### WORK TASK
Filter the entries for the string "none". Copy each line that has it.

==========

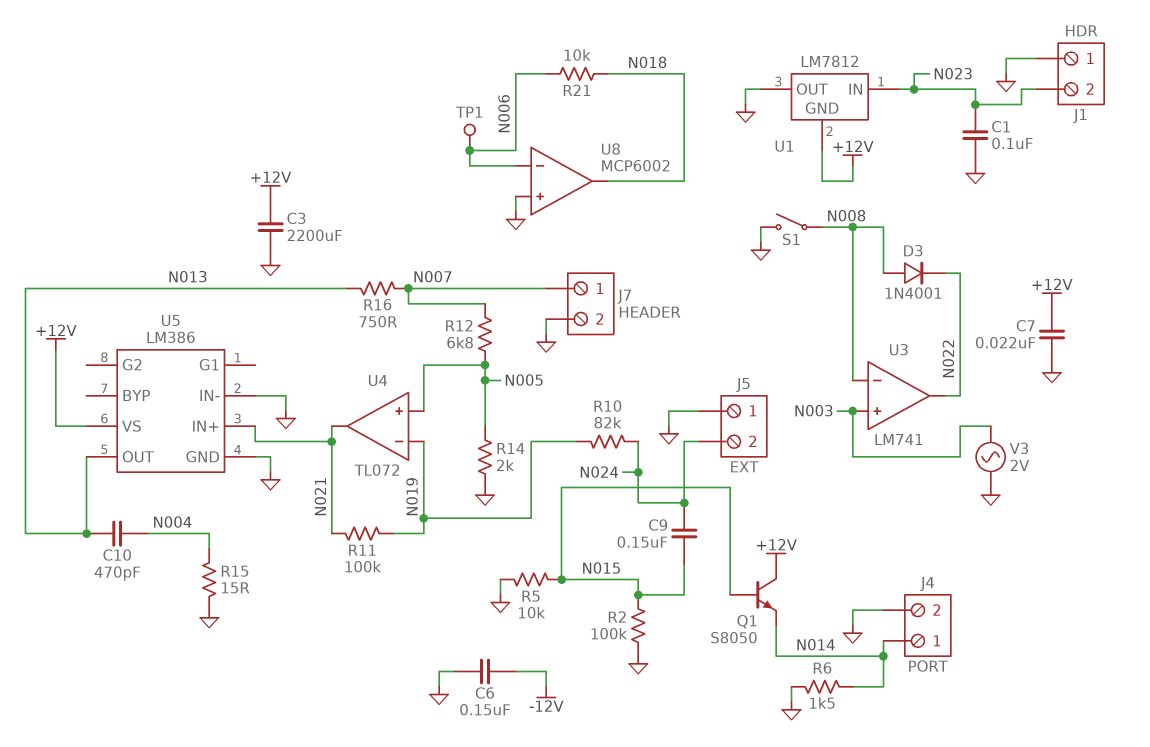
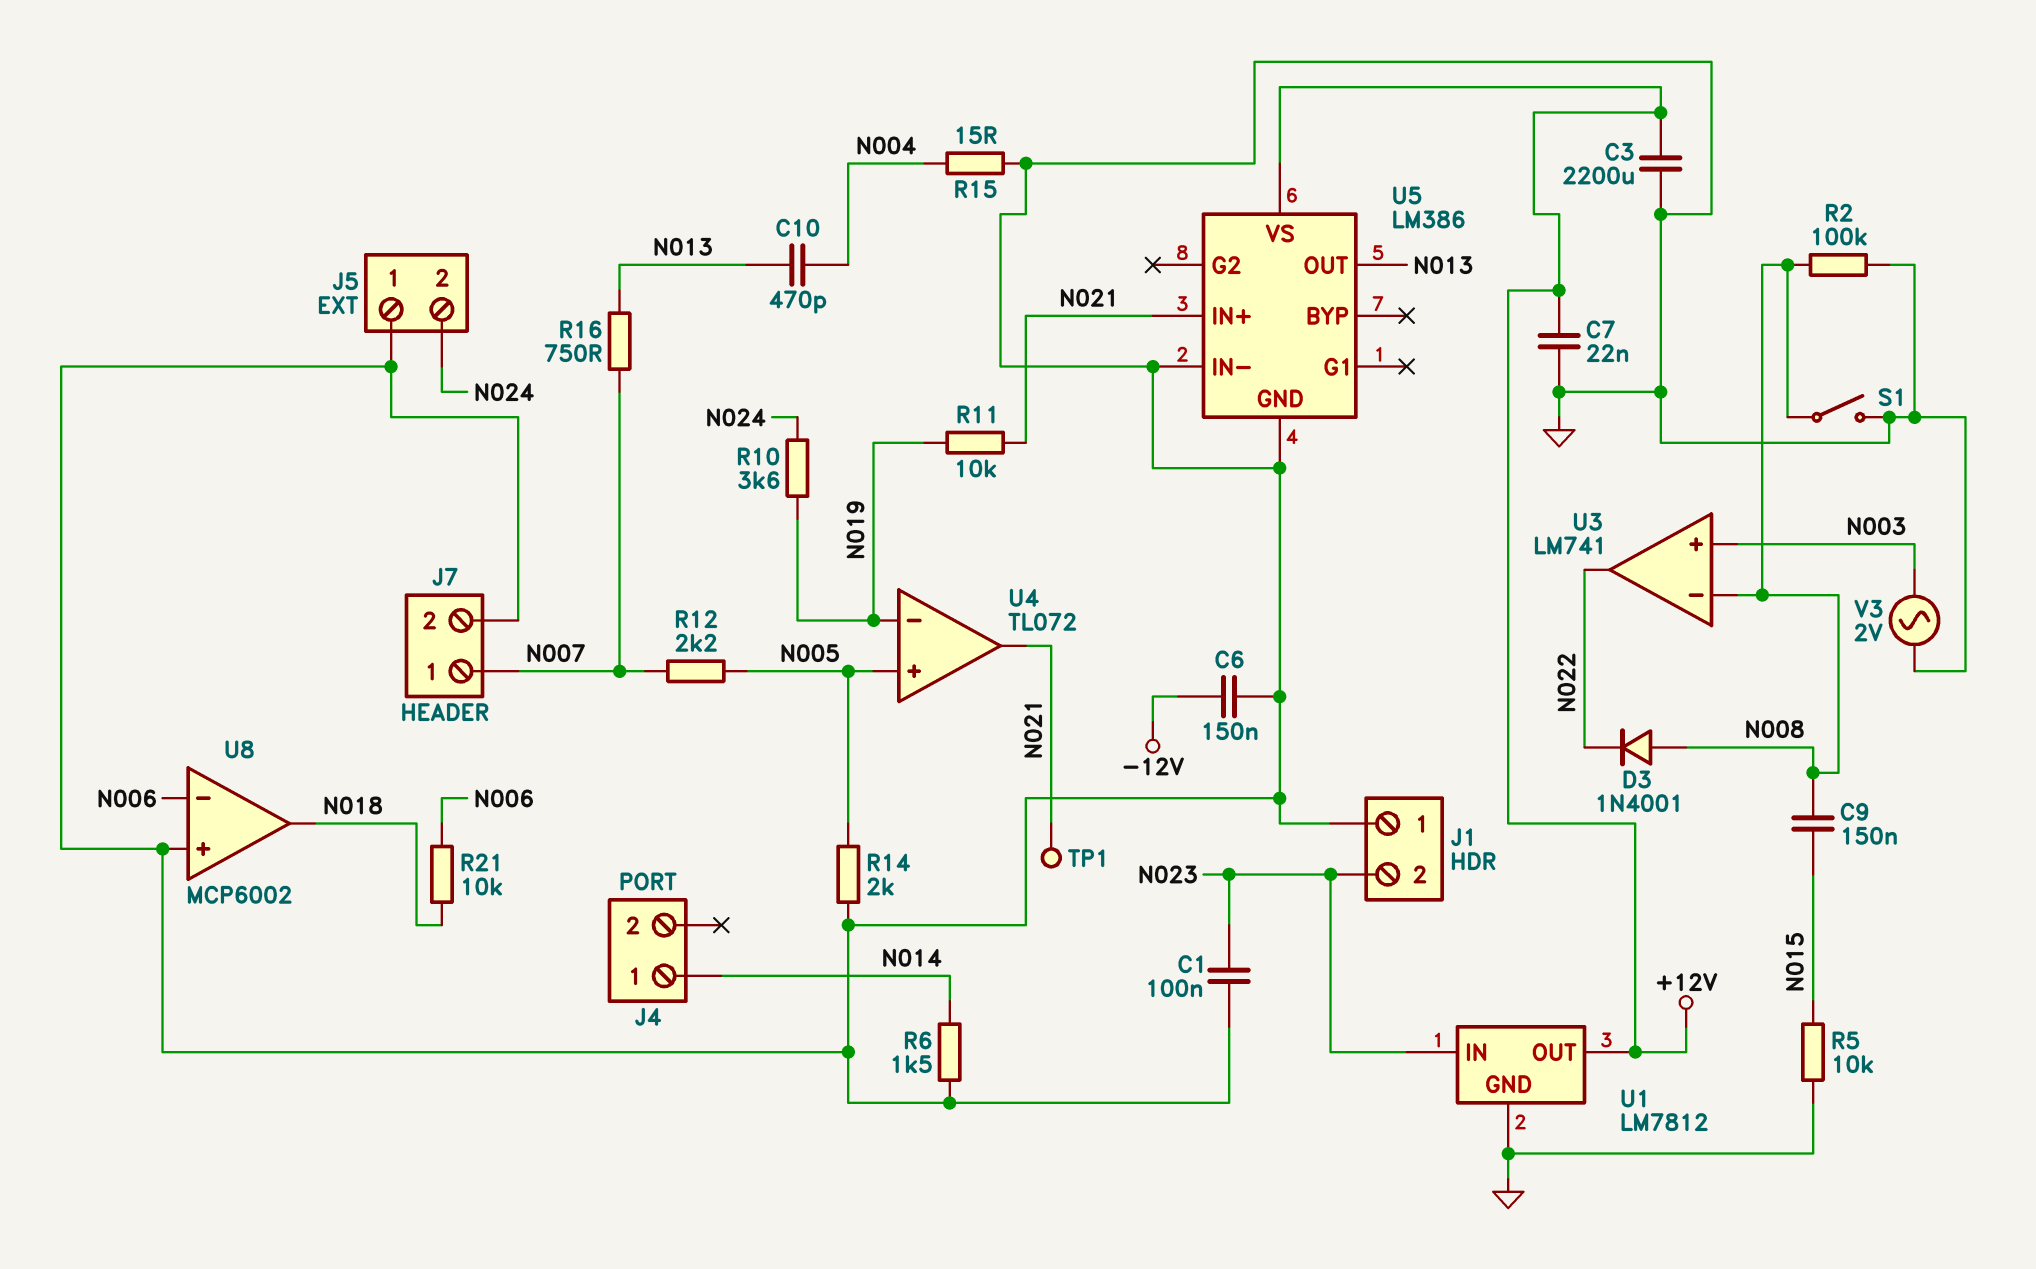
C9: 150nF (N015, N024) -> 150nF (N008, N015)
J4 pin 2: GND -> none
Q1: NPN S8050 (B N015, C +12V, E N014) -> none
R2: 100k (GND, N015) -> 100k (GND, N008)
R10: 82k (N019, N024) -> 3.6k (N019, N024)
R11: 100k (N019, N021) -> 10k (N019, N021)
R12: 6.8k (N005, N007) -> 2.2k (N005, N007)
TP1: test point (N006) -> test point (N021)
U1 pin GND: +12V -> GND
U1 pin OUT: GND -> +12V

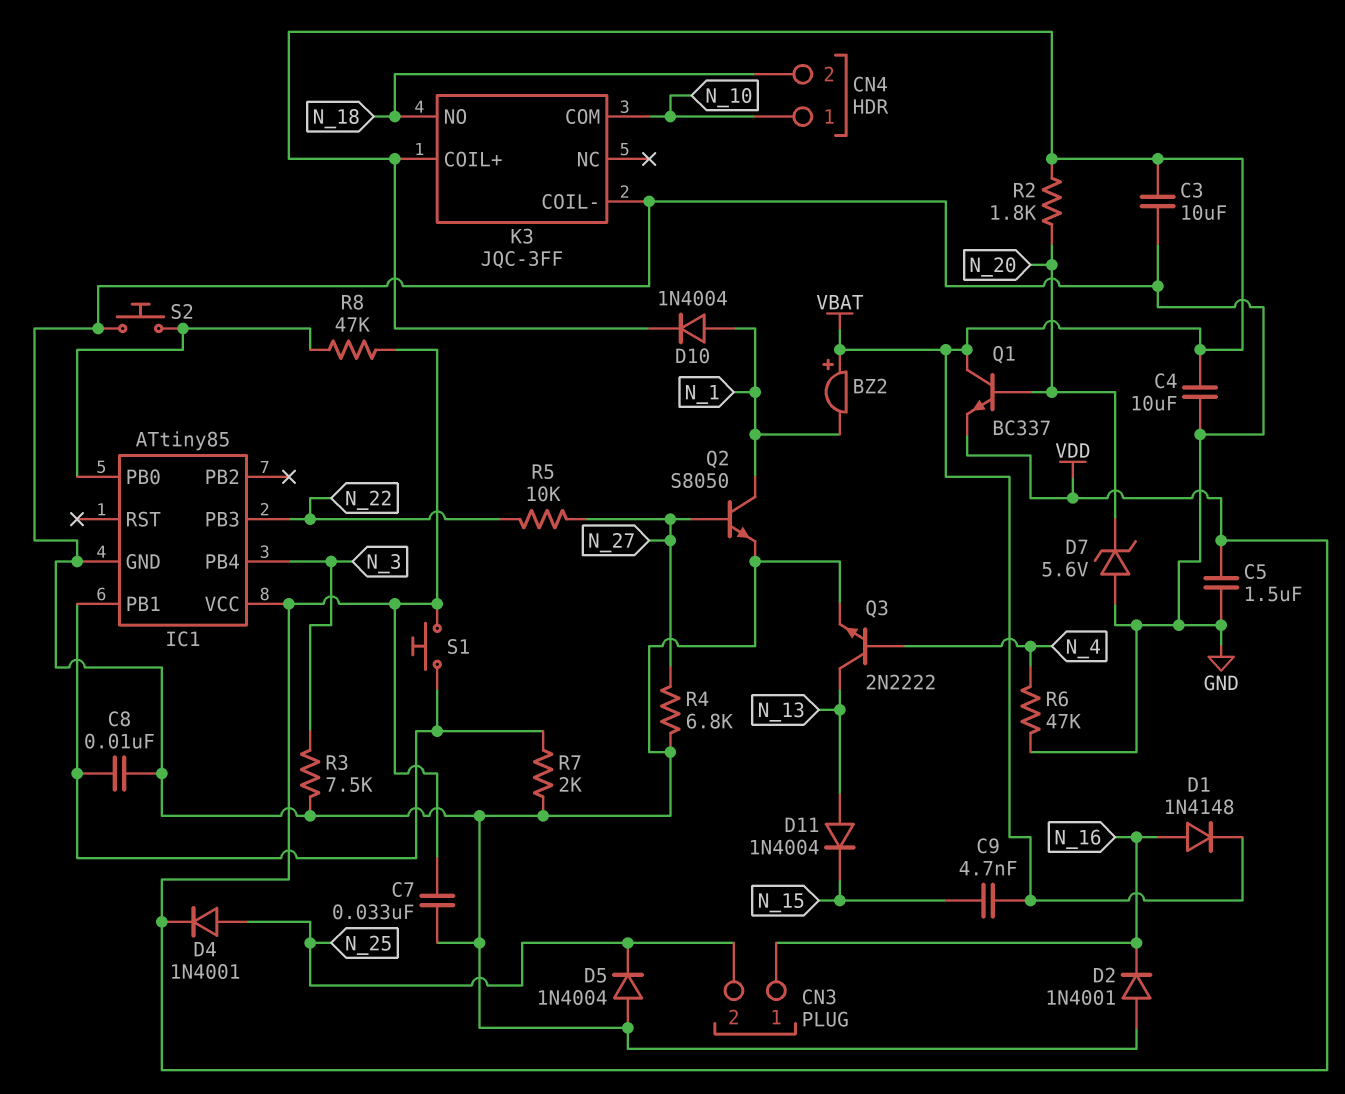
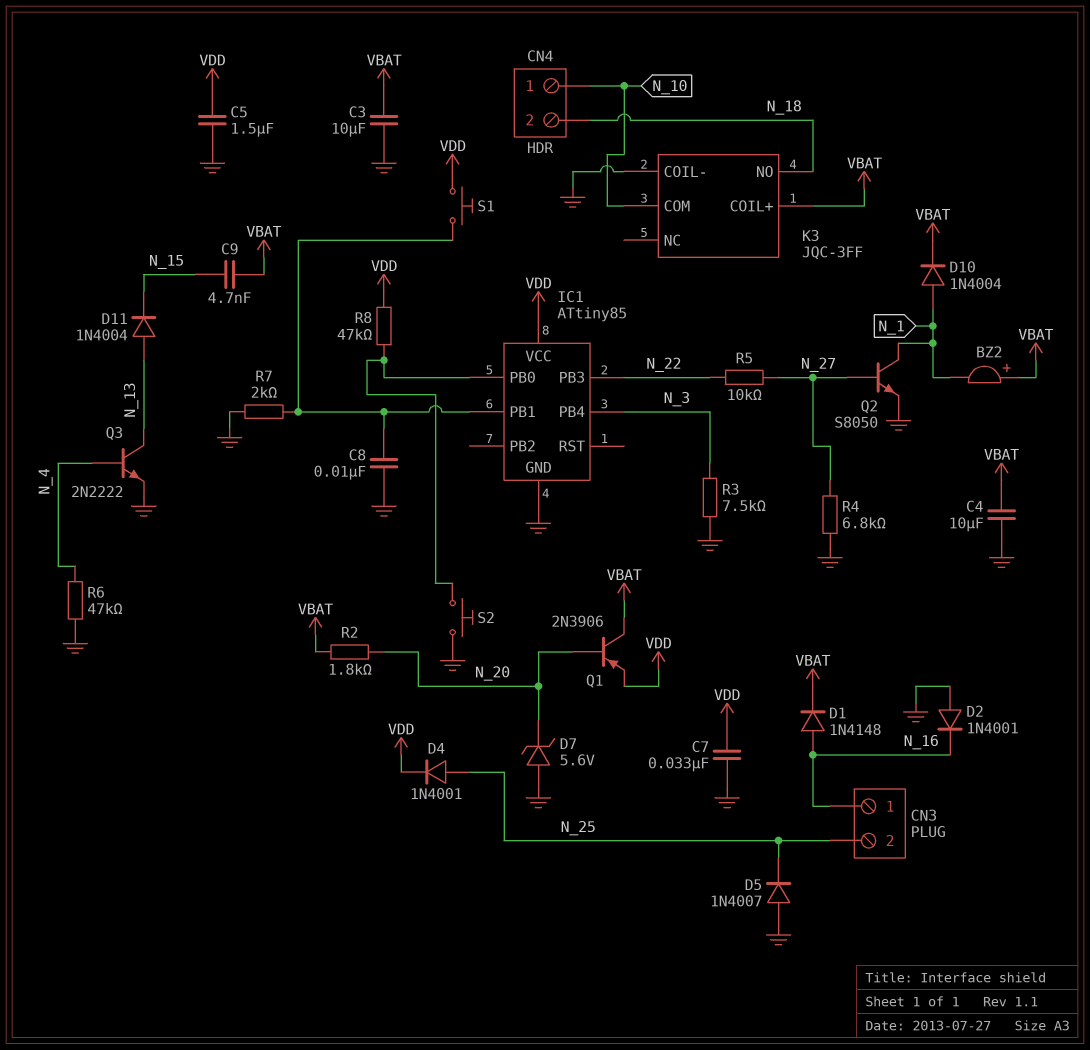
D5: diode 1N4004 (A GND, K N_25) -> diode 1N4007 (A GND, K N_25)
Q1: NPN BC337 (B N_20, C VBAT, E VDD) -> PNP 2N3906 (B N_20, C VBAT, E VDD)

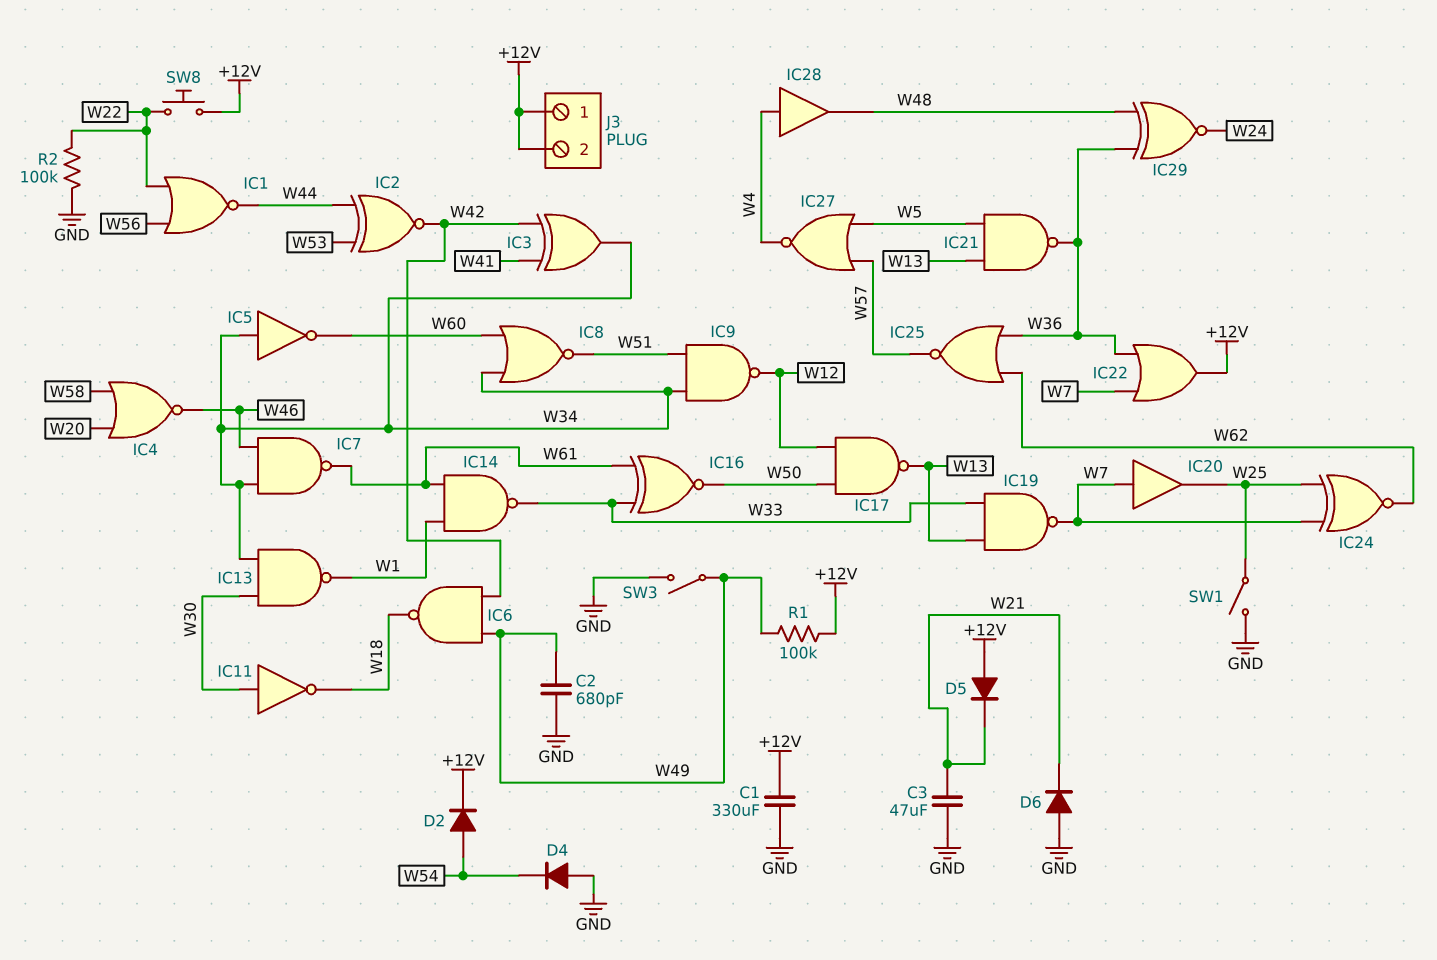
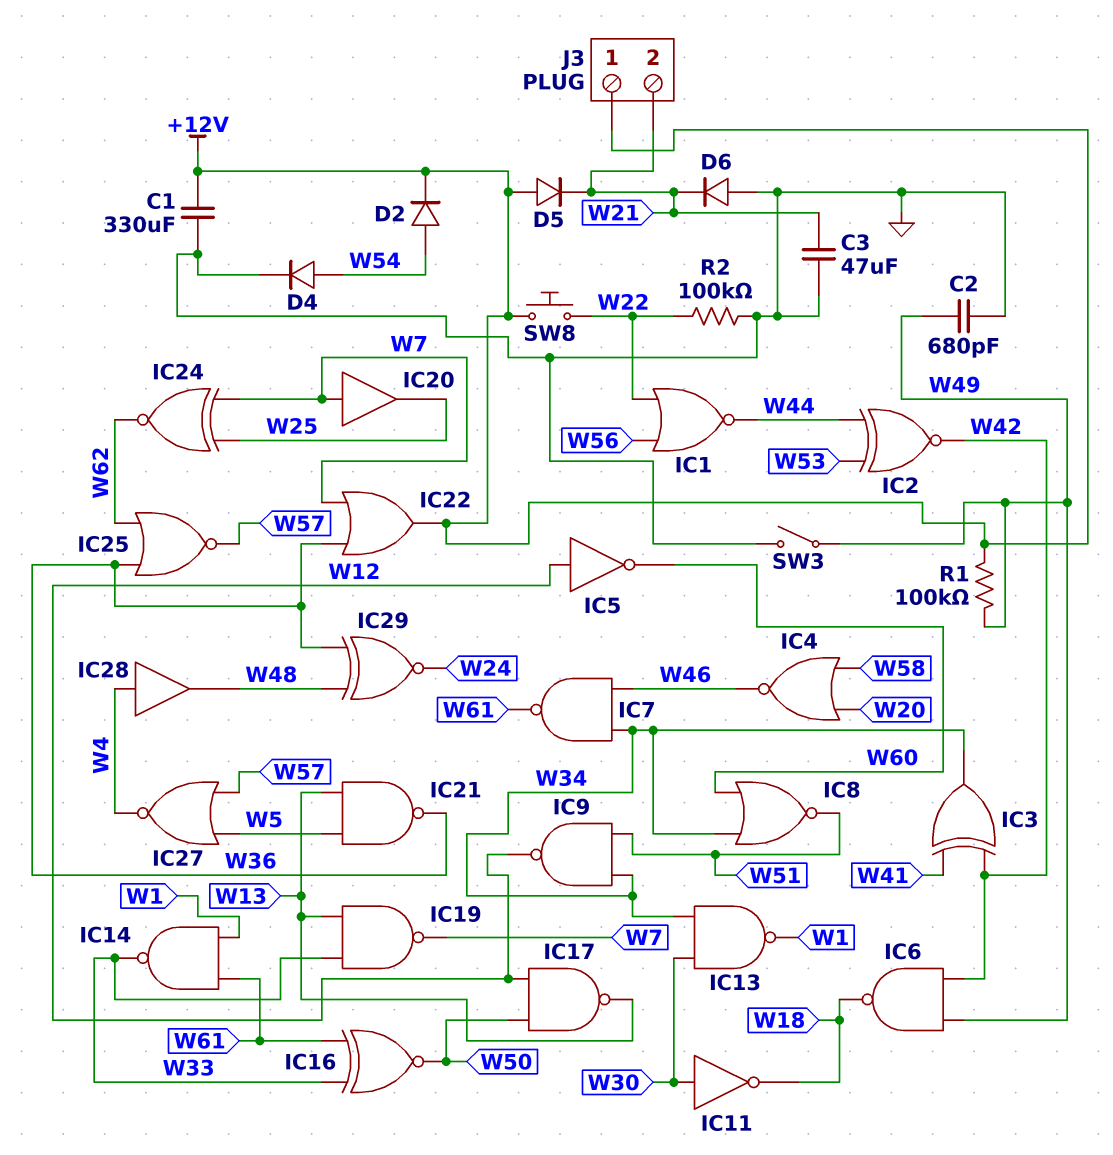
D4: diode (A GND, K W54) -> diode (A W54, K GND)
IC5: NOT (in W34, out W60) -> NOT (in W12, out W60)
J3 pin 2: +12V -> W21
SW1: switch (GND, W25) -> none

==========

### COMPLETED TASK
J4 pin 2: GND -> none
Q1: NPN S8050 (B N015, C +12V, E N014) -> none
SW1: switch (GND, W25) -> none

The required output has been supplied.